任务要求
摘出下方记录中含有字符串“defaultTimeSignature”的每一行，匹配时区分大小写。

════════════════════

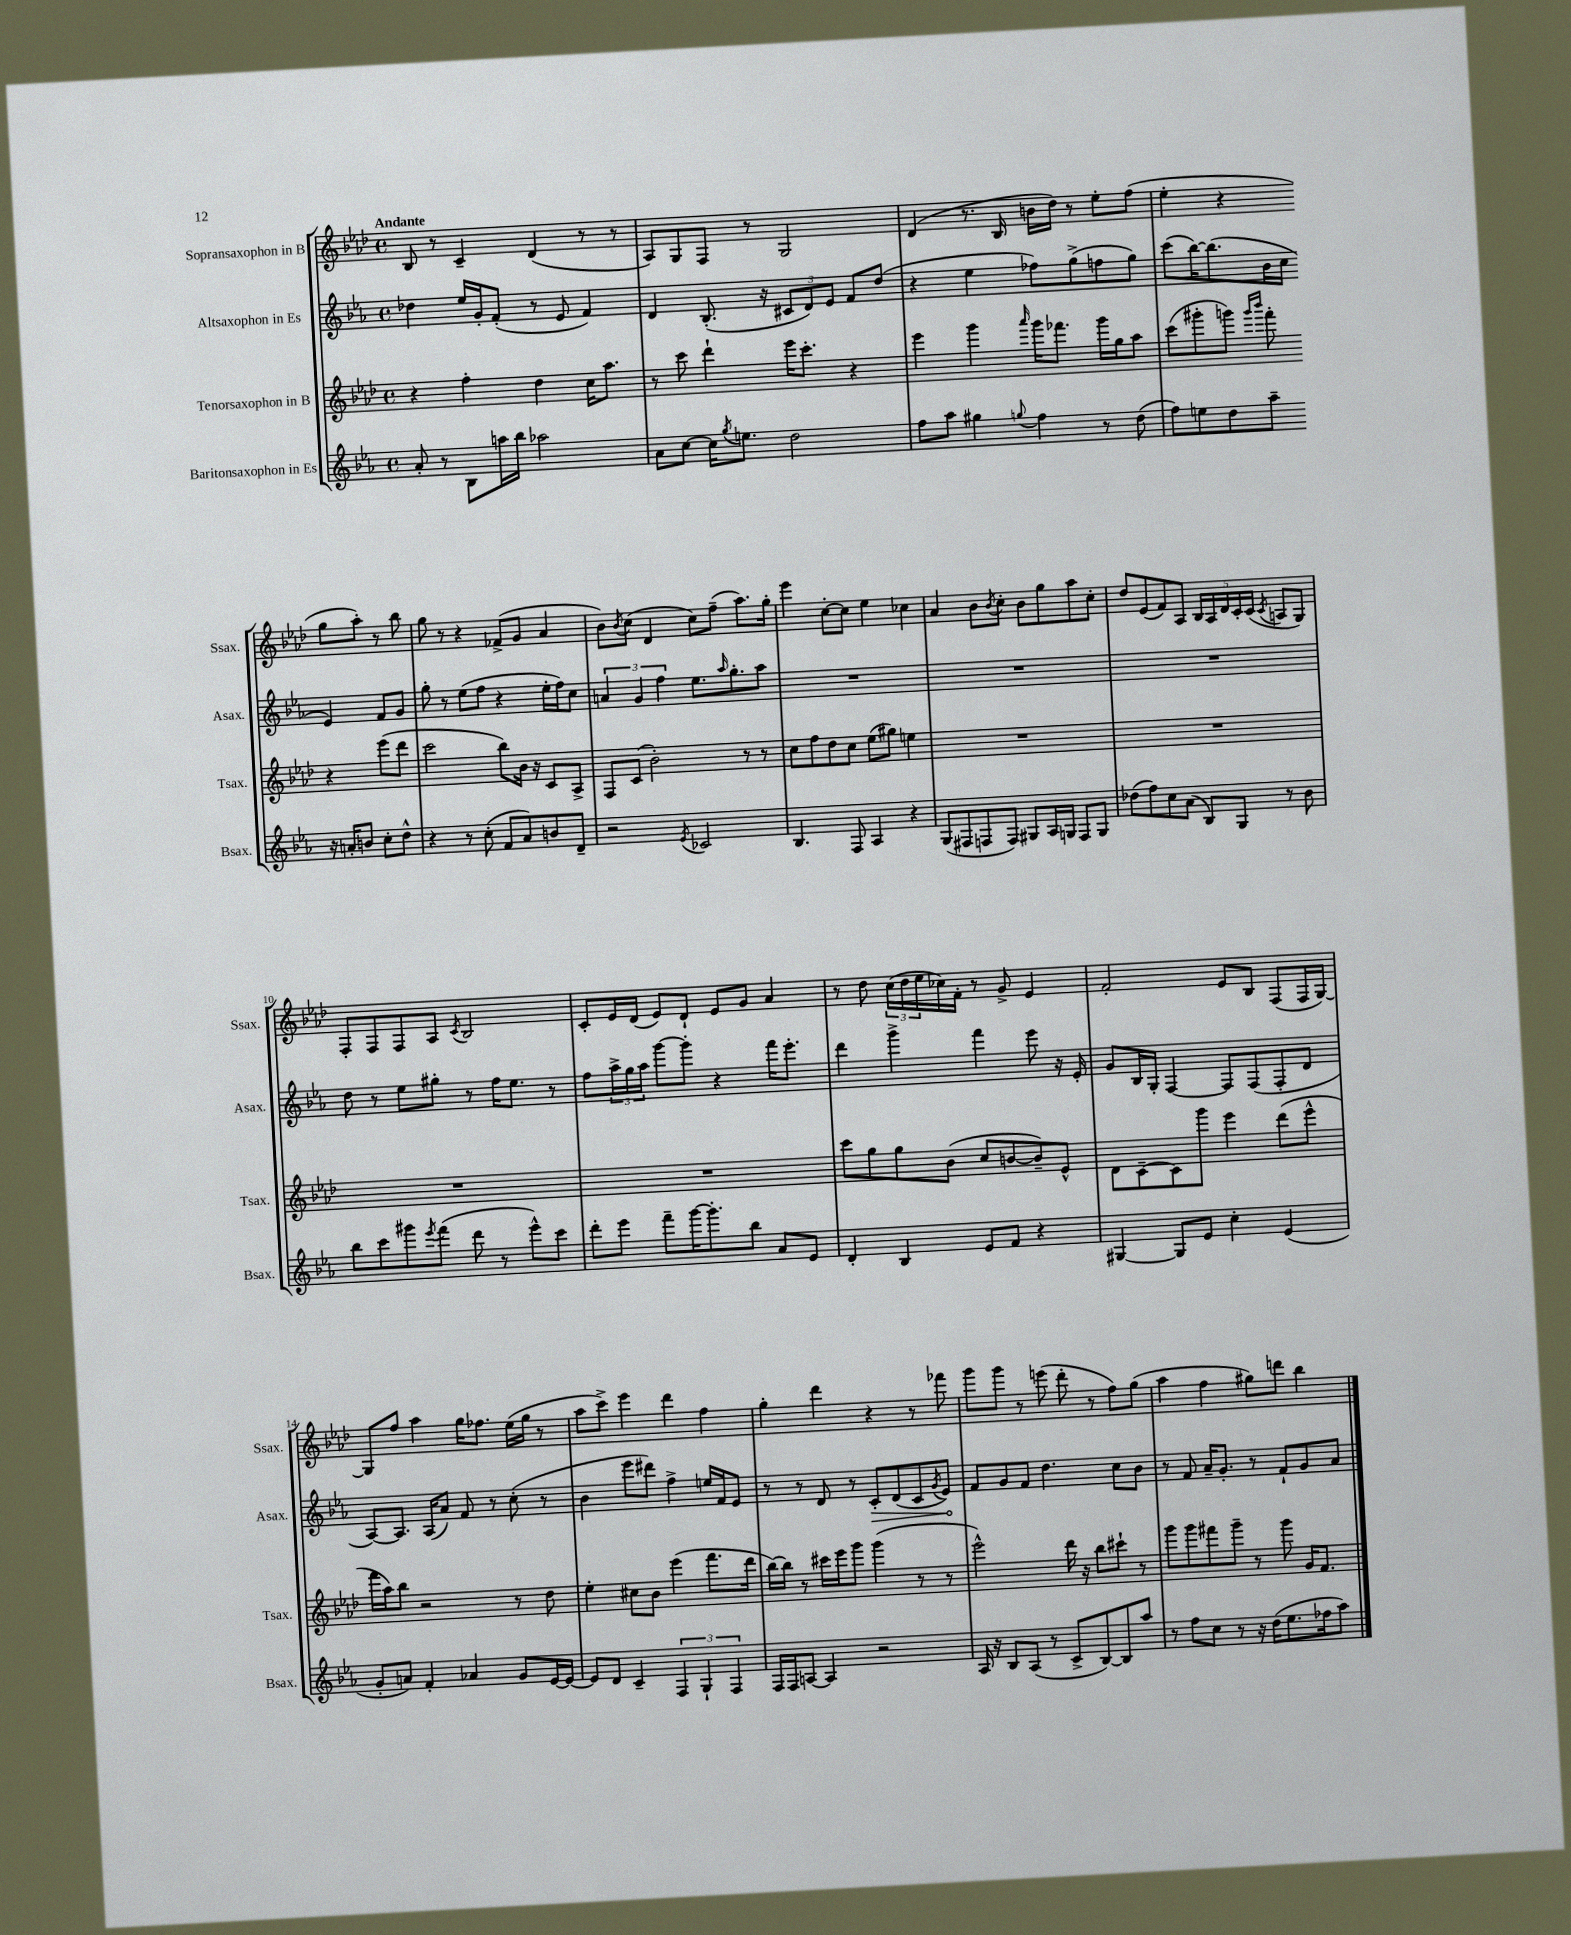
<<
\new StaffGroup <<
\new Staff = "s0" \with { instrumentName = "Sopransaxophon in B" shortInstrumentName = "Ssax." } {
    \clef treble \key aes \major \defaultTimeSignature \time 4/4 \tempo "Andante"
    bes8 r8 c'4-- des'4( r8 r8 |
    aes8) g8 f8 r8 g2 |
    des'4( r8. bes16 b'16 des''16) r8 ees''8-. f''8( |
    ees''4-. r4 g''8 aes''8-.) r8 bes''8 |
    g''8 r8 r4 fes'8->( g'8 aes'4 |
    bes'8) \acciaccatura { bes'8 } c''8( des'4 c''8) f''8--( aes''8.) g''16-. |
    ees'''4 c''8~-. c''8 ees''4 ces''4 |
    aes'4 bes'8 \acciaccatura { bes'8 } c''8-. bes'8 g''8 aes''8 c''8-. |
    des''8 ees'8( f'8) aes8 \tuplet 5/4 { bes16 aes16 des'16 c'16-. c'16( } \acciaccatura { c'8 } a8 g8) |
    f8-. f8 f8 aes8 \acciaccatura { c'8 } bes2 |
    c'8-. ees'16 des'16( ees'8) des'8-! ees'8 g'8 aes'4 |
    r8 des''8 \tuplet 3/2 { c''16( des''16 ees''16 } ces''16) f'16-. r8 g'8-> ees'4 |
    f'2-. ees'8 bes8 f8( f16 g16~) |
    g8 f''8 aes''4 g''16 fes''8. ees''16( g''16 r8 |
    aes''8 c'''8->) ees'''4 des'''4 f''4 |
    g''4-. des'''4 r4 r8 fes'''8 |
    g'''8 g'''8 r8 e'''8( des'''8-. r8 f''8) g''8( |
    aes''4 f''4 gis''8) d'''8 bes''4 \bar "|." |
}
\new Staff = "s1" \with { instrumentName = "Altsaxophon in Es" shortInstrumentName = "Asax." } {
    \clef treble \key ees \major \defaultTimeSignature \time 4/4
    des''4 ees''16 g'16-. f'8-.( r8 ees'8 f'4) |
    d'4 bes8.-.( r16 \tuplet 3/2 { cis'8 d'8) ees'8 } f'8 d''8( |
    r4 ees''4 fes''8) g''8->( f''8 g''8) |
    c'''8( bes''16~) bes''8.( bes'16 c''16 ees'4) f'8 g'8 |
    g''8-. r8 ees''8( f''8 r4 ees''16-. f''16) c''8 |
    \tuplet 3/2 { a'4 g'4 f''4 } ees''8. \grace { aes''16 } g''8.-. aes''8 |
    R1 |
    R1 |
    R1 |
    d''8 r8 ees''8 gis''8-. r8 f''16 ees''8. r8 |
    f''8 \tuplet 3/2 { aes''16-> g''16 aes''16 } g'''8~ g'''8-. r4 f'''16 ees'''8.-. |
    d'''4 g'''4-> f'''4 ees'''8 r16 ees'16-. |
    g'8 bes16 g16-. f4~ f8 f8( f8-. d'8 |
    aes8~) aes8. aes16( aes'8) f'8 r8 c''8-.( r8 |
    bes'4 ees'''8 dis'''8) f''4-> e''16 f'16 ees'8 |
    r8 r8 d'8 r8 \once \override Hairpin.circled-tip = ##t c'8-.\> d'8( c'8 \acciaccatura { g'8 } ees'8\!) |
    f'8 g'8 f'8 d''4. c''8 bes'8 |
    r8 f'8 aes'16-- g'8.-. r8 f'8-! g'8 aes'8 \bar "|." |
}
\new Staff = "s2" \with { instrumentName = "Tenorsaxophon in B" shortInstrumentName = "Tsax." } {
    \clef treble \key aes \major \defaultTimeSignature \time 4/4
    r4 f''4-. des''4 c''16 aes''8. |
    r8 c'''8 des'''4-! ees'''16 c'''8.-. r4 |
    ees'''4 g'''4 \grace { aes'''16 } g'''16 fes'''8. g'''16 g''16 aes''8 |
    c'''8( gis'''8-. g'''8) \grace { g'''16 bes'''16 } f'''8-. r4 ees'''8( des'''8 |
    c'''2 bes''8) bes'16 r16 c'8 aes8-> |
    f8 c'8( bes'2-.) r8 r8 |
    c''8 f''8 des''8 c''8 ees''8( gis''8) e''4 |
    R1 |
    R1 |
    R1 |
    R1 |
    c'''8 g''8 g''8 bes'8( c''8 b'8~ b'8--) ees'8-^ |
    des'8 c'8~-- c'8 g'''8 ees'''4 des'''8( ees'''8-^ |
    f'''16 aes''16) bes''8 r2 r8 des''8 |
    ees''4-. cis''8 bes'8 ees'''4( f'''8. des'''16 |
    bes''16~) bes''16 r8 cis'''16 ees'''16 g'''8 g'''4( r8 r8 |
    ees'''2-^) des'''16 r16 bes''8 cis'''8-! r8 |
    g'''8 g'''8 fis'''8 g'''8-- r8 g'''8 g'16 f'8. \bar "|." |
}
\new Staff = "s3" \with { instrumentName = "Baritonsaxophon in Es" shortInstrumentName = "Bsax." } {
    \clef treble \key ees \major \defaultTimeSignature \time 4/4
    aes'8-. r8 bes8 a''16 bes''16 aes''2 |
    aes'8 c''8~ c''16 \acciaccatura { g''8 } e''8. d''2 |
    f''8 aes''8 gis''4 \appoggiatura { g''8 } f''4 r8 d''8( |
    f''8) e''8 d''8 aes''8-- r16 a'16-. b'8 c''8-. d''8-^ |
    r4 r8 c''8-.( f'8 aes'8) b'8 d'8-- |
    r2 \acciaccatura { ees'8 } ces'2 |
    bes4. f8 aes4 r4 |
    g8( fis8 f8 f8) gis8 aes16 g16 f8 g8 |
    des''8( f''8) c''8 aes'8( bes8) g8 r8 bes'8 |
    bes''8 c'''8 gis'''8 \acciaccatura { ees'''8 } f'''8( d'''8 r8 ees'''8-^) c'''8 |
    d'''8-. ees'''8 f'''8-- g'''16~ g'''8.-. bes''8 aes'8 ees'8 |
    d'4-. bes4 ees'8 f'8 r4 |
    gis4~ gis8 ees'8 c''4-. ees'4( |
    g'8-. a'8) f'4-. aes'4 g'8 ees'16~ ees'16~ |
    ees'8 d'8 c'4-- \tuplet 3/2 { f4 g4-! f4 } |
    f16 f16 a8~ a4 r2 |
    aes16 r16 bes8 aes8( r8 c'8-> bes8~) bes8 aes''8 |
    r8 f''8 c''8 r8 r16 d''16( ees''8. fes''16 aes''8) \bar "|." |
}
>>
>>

════════════════════

完整答复
    \clef treble \key aes \major \defaultTimeSignature \time 4/4 \tempo "Andante"
    \clef treble \key ees \major \defaultTimeSignature \time 4/4
    \clef treble \key aes \major \defaultTimeSignature \time 4/4
    \clef treble \key ees \major \defaultTimeSignature \time 4/4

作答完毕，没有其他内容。